------ DATA SECTION
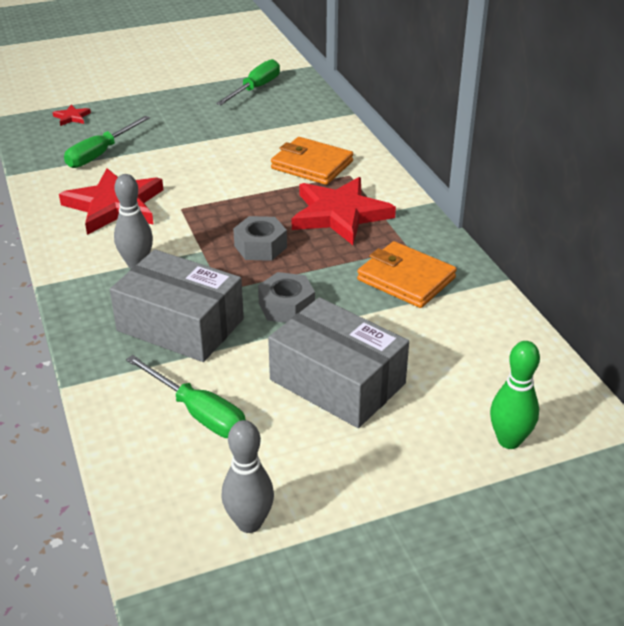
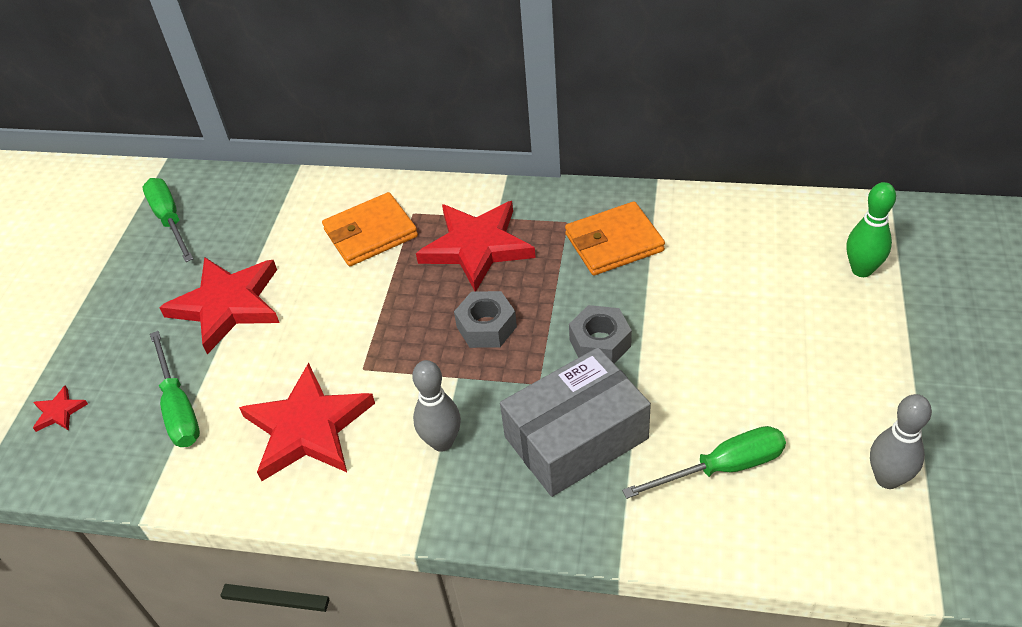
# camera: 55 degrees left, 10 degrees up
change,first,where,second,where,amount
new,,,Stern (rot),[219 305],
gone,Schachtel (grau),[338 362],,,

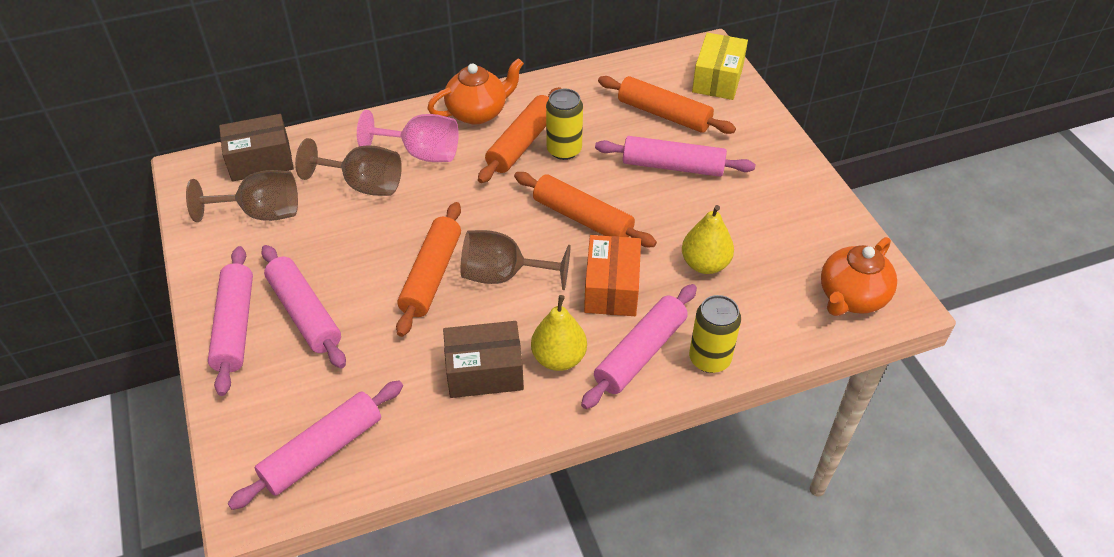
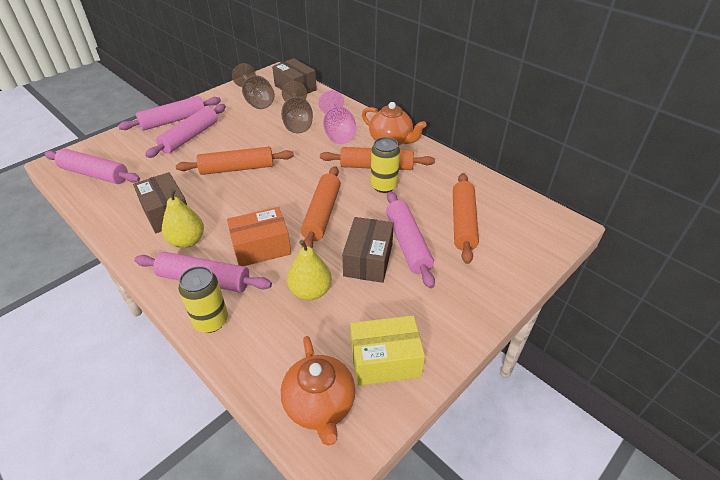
# camera: 65 degrees right, 5 degrees down
change,first,where,second,where,amount
rotated,Teekanne (orange),[859 276],,[318 391],120 degrees counterclockwise
new,,,Schachtel (braun),[368 250],
shifted,Schachtel (gelb),[720 66],,[387 350],
gone,Kelch (braun),[516 260],,,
------------
EXERCISE BRIEF
A word-for-word copy of all the data is required, minus the pictures.

SOLUTION FOR THIS EXERCISE
# camera: 55 degrees left, 10 degrees up
change,first,where,second,where,amount
new,,,Stern (rot),[219 305],
gone,Schachtel (grau),[338 362],,,

# camera: 65 degrees right, 5 degrees down
change,first,where,second,where,amount
rotated,Teekanne (orange),[859 276],,[318 391],120 degrees counterclockwise
new,,,Schachtel (braun),[368 250],
shifted,Schachtel (gelb),[720 66],,[387 350],
gone,Kelch (braun),[516 260],,,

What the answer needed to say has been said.